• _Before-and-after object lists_
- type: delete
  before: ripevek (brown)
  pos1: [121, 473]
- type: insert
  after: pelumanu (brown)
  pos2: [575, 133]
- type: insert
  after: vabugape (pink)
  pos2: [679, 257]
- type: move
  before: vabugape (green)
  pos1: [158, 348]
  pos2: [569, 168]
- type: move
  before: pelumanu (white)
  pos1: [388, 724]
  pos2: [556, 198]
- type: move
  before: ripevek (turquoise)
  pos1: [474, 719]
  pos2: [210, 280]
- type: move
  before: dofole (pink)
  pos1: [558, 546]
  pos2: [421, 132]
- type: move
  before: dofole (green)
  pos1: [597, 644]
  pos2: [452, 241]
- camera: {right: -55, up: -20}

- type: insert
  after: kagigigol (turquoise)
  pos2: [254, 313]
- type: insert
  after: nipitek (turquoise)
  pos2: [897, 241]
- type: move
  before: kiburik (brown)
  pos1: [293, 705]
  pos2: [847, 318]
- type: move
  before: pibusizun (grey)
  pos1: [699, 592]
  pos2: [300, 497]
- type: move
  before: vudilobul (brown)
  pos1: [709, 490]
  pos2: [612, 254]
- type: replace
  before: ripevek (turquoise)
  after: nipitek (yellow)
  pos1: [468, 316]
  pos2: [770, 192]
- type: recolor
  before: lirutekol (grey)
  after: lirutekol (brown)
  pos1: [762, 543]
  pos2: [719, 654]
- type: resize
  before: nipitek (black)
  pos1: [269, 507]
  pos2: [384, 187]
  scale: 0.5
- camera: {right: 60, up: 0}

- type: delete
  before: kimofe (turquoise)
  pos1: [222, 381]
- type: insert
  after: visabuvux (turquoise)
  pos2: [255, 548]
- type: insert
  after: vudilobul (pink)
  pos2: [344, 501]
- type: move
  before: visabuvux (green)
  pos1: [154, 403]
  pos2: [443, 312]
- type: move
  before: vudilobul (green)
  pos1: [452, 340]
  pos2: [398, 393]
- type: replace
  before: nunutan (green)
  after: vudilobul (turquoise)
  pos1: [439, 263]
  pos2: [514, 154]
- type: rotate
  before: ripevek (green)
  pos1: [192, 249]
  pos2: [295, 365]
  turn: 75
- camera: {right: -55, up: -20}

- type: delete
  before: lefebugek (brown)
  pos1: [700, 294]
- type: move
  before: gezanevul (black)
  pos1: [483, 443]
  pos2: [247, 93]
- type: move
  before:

• _Action item_
Transcribe, exactly and completely, all of the entries.

• _Solution to the exercise_
- type: delete
  before: ripevek (brown)
  pos1: [121, 473]
- type: insert
  after: pelumanu (brown)
  pos2: [575, 133]
- type: insert
  after: vabugape (pink)
  pos2: [679, 257]
- type: move
  before: vabugape (green)
  pos1: [158, 348]
  pos2: [569, 168]
- type: move
  before: pelumanu (white)
  pos1: [388, 724]
  pos2: [556, 198]
- type: move
  before: ripevek (turquoise)
  pos1: [474, 719]
  pos2: [210, 280]
- type: move
  before: dofole (pink)
  pos1: [558, 546]
  pos2: [421, 132]
- type: move
  before: dofole (green)
  pos1: [597, 644]
  pos2: [452, 241]
- camera: {right: -55, up: -20}

- type: insert
  after: kagigigol (turquoise)
  pos2: [254, 313]
- type: insert
  after: nipitek (turquoise)
  pos2: [897, 241]
- type: move
  before: kiburik (brown)
  pos1: [293, 705]
  pos2: [847, 318]
- type: move
  before: pibusizun (grey)
  pos1: [699, 592]
  pos2: [300, 497]
- type: move
  before: vudilobul (brown)
  pos1: [709, 490]
  pos2: [612, 254]
- type: replace
  before: ripevek (turquoise)
  after: nipitek (yellow)
  pos1: [468, 316]
  pos2: [770, 192]
- type: recolor
  before: lirutekol (grey)
  after: lirutekol (brown)
  pos1: [762, 543]
  pos2: [719, 654]
- type: resize
  before: nipitek (black)
  pos1: [269, 507]
  pos2: [384, 187]
  scale: 0.5
- camera: {right: 60, up: 0}

- type: delete
  before: kimofe (turquoise)
  pos1: [222, 381]
- type: insert
  after: visabuvux (turquoise)
  pos2: [255, 548]
- type: insert
  after: vudilobul (pink)
  pos2: [344, 501]
- type: move
  before: visabuvux (green)
  pos1: [154, 403]
  pos2: [443, 312]
- type: move
  before: vudilobul (green)
  pos1: [452, 340]
  pos2: [398, 393]
- type: replace
  before: nunutan (green)
  after: vudilobul (turquoise)
  pos1: [439, 263]
  pos2: [514, 154]
- type: rotate
  before: ripevek (green)
  pos1: [192, 249]
  pos2: [295, 365]
  turn: 75
- camera: {right: -55, up: -20}

- type: delete
  before: lefebugek (brown)
  pos1: [700, 294]
- type: move
  before: gezanevul (black)
  pos1: [483, 443]
  pos2: [247, 93]
- type: move
  before:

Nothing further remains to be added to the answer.